### EXERCISE DATA
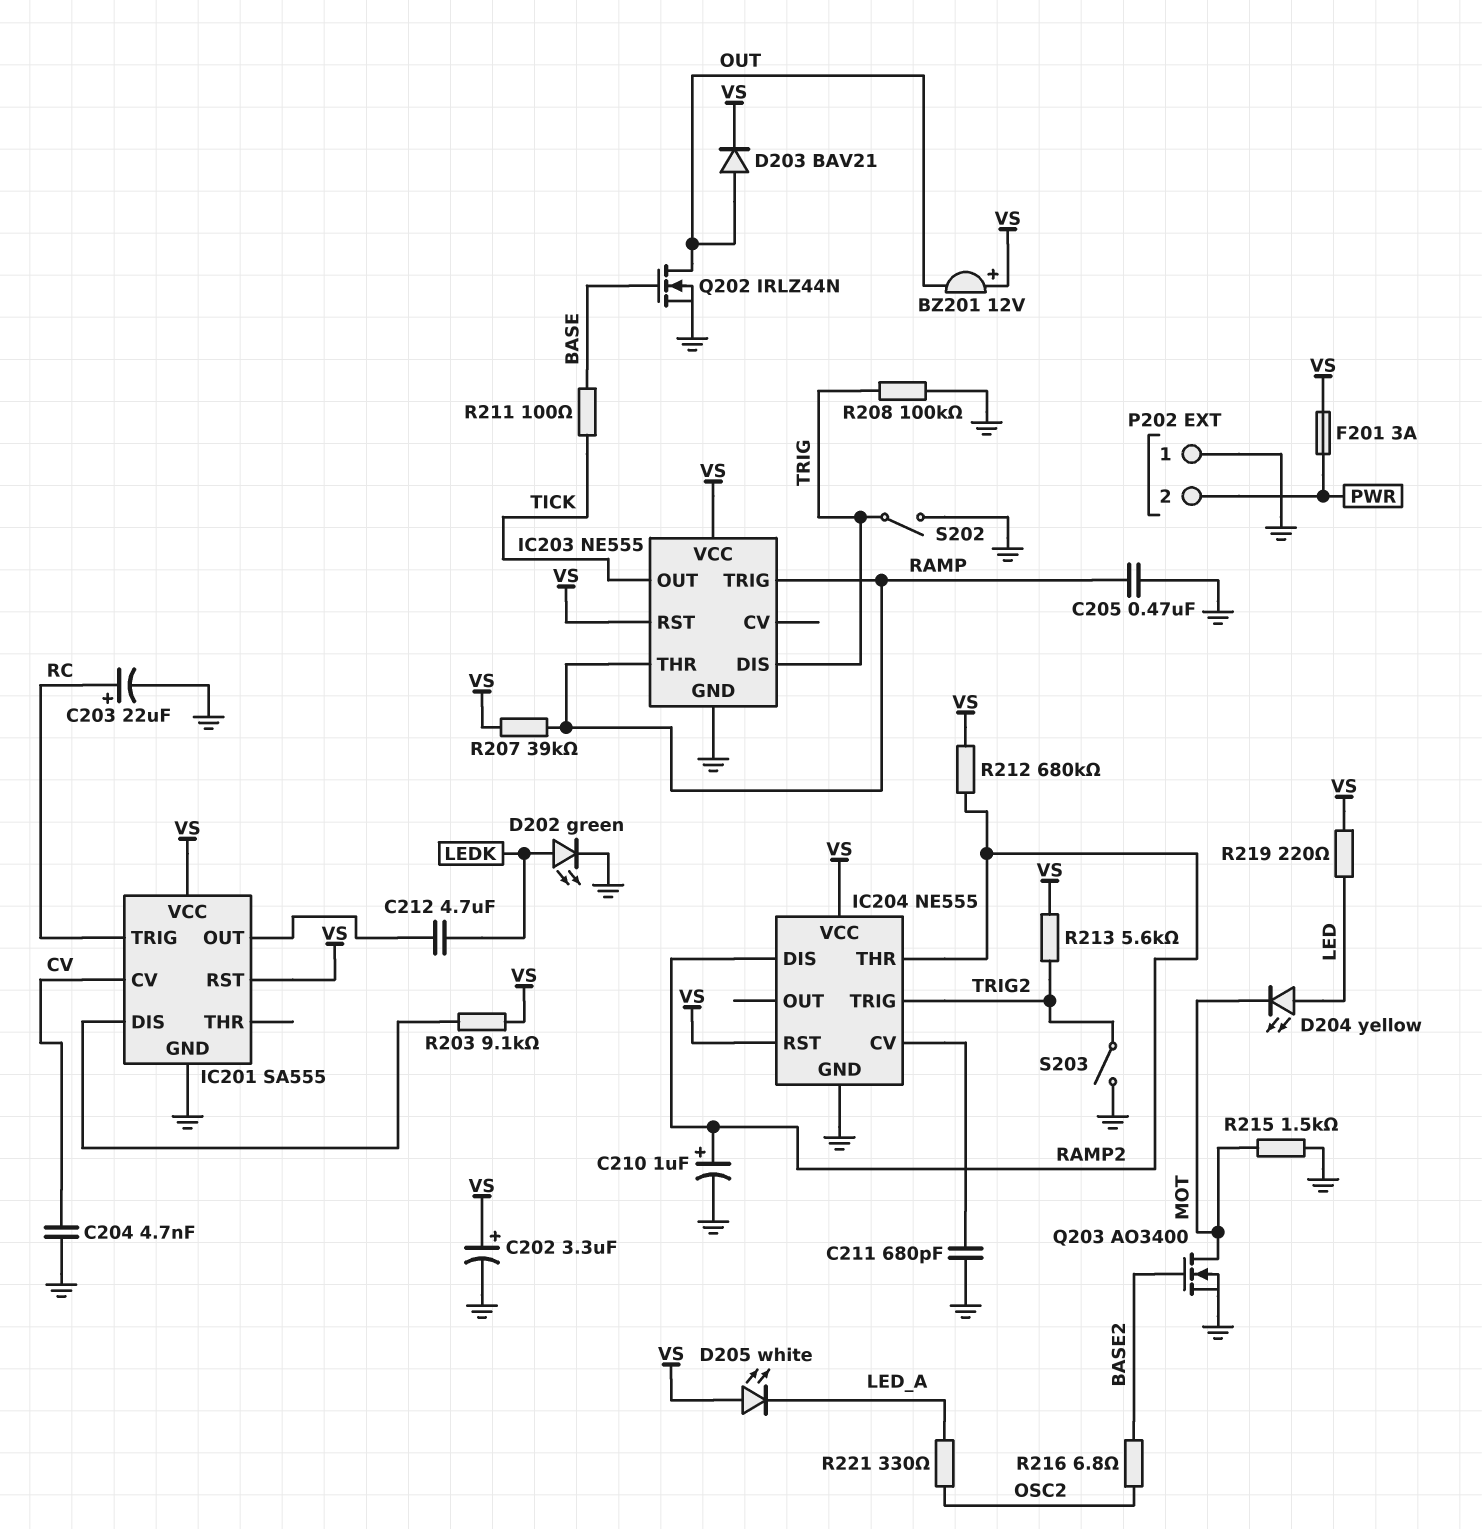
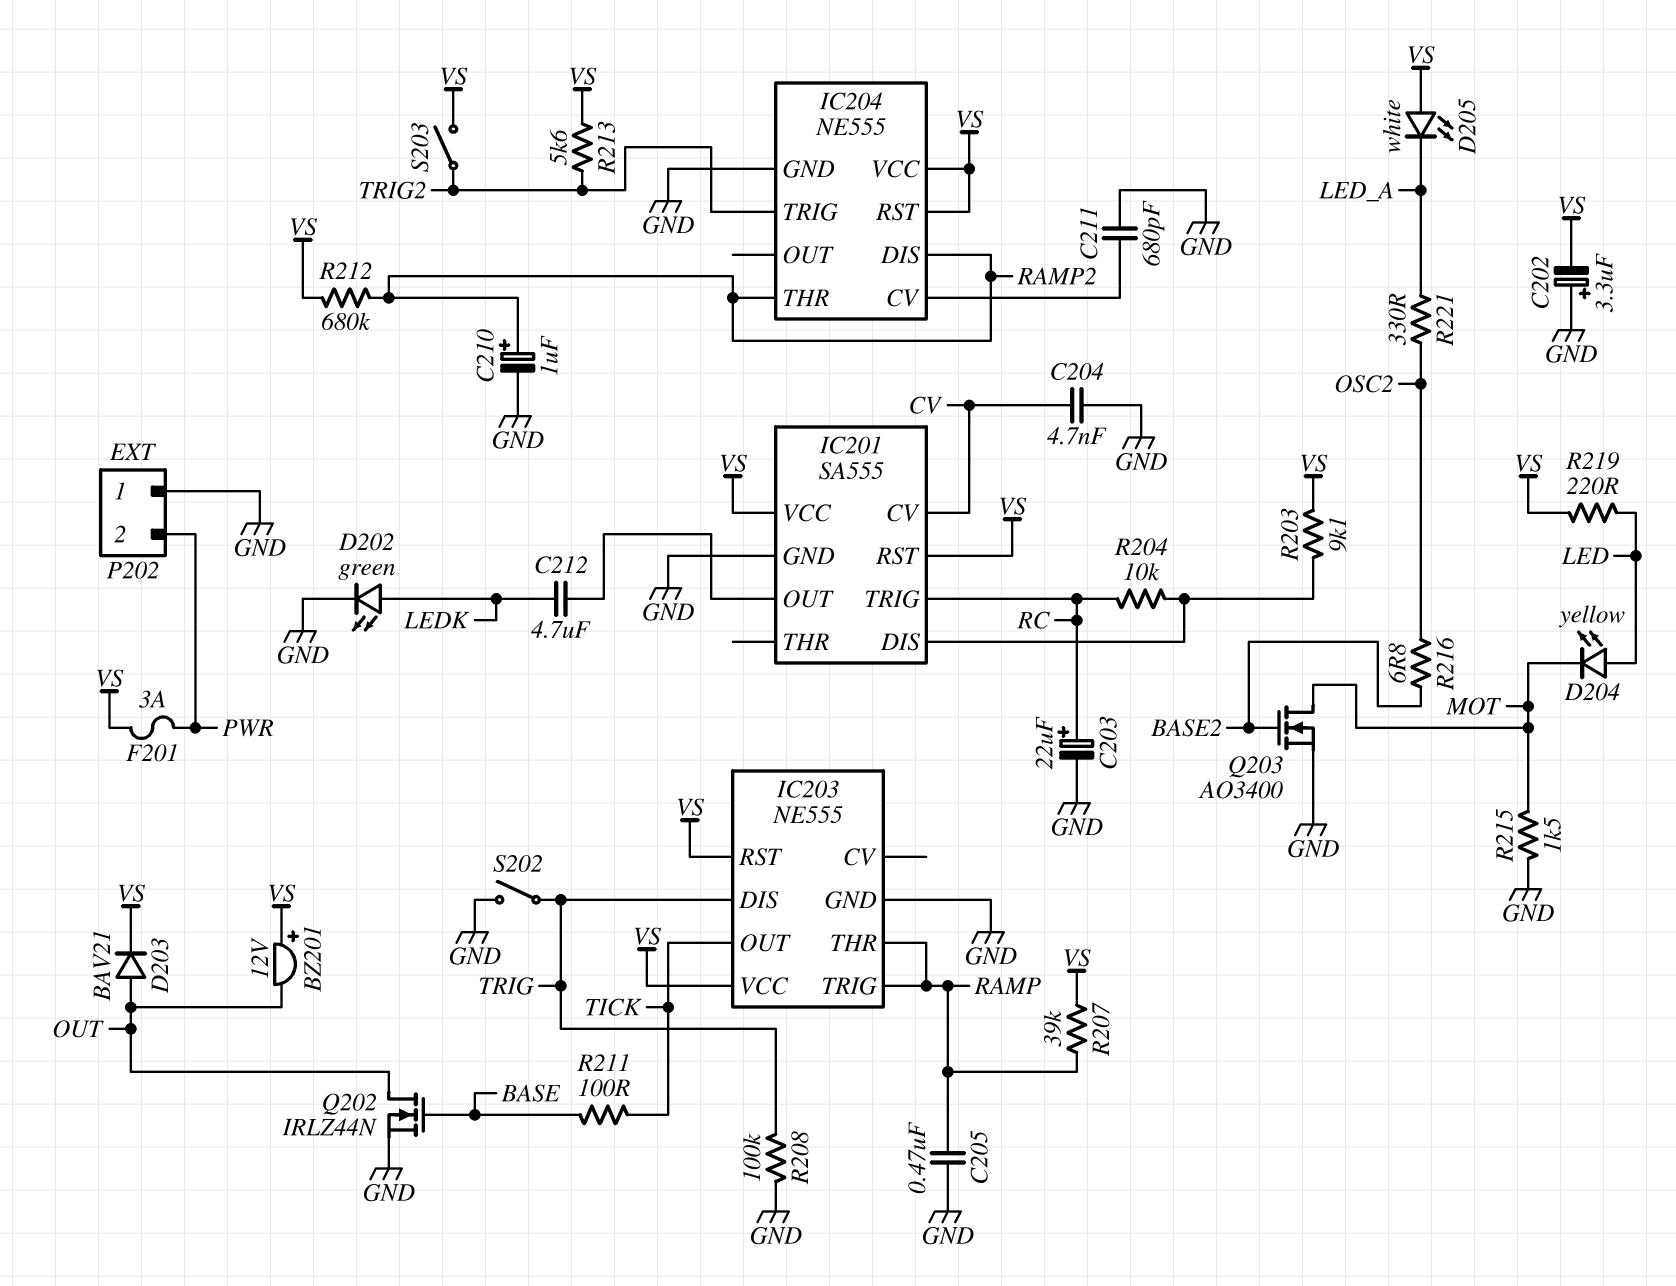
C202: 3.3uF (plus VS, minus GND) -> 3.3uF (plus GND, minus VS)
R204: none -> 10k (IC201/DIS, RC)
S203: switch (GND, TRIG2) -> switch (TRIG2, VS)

* * *

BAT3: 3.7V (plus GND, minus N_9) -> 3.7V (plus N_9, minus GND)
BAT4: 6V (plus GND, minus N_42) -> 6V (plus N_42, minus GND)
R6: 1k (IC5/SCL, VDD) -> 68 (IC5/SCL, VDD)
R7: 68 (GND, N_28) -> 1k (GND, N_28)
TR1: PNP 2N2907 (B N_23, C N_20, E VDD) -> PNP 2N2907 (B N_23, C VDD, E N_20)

--

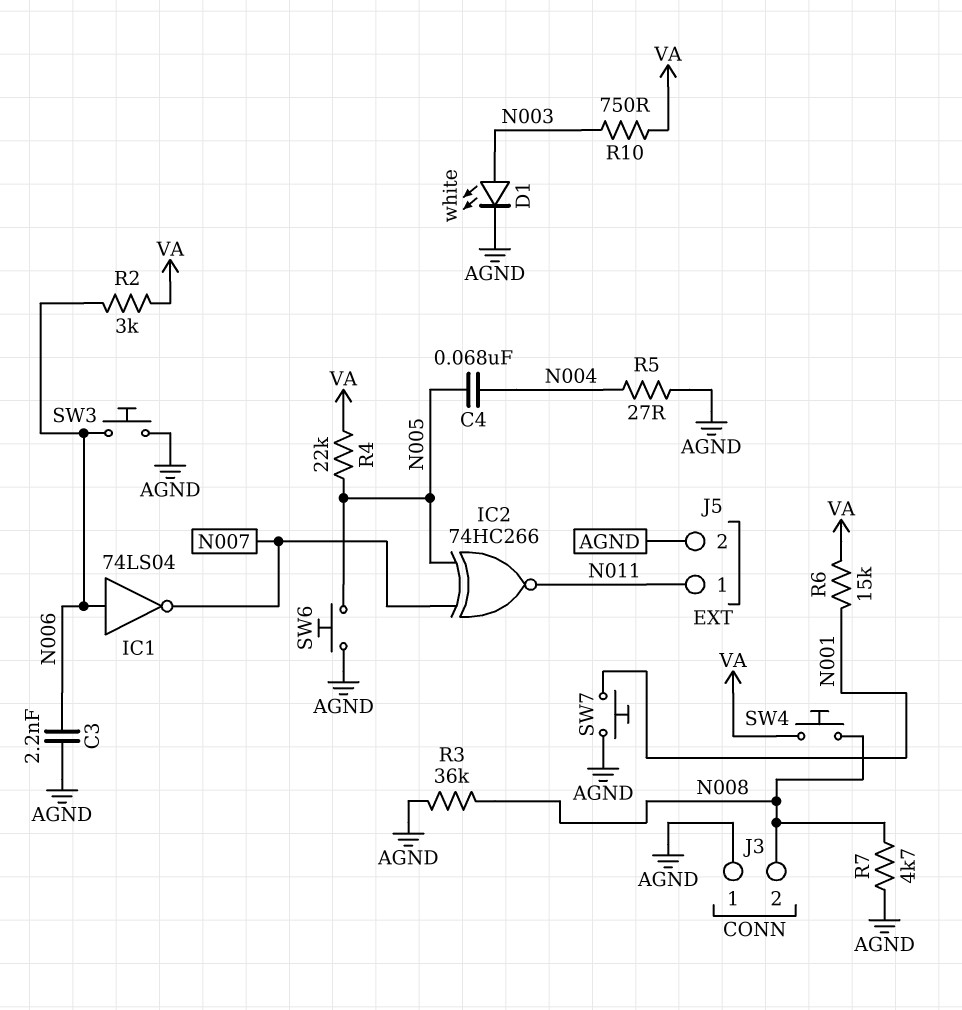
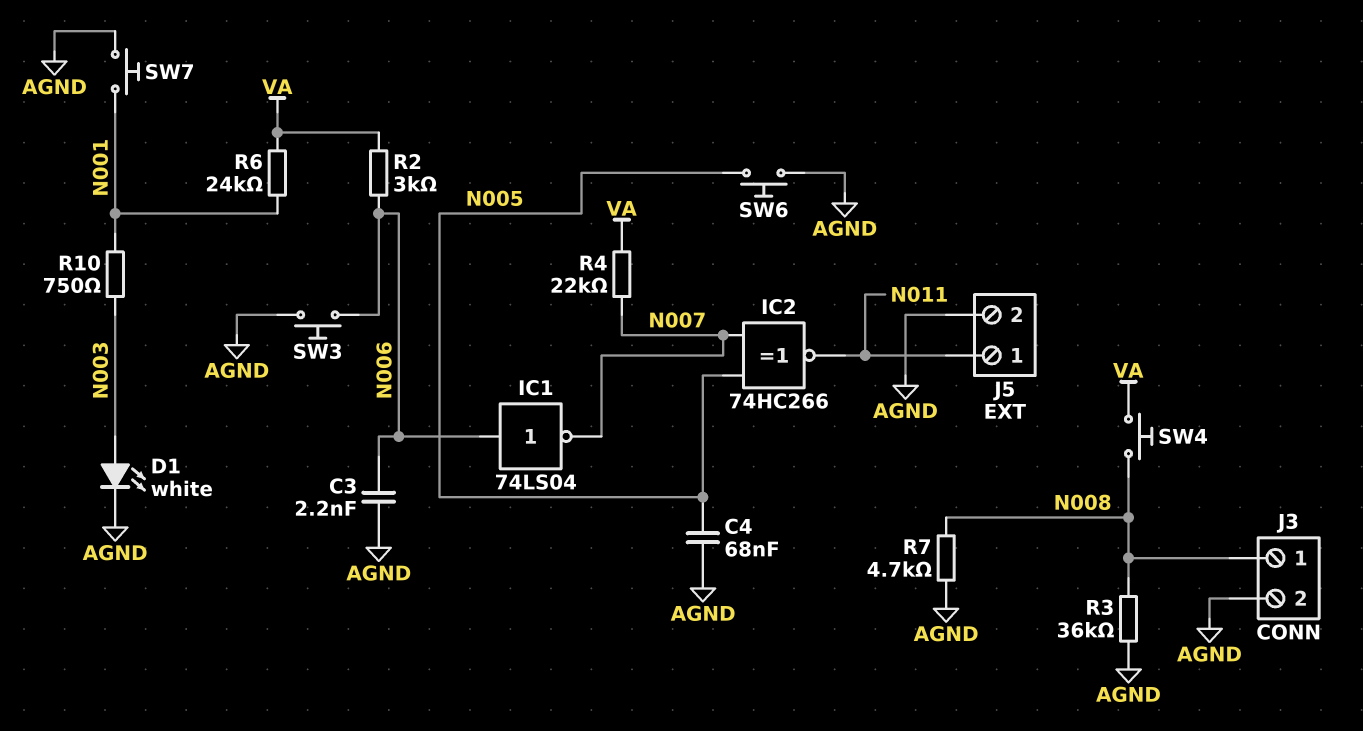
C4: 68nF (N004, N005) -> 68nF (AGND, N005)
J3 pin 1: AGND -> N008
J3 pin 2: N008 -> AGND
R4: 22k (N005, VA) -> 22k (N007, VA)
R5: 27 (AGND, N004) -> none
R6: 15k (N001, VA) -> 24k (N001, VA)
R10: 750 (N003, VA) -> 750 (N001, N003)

### EXERCISE DESCRIPTION
Which lines above contain the word "minus"? List them.

### ANSWER
C202: 3.3uF (plus VS, minus GND) -> 3.3uF (plus GND, minus VS)
BAT3: 3.7V (plus GND, minus N_9) -> 3.7V (plus N_9, minus GND)
BAT4: 6V (plus GND, minus N_42) -> 6V (plus N_42, minus GND)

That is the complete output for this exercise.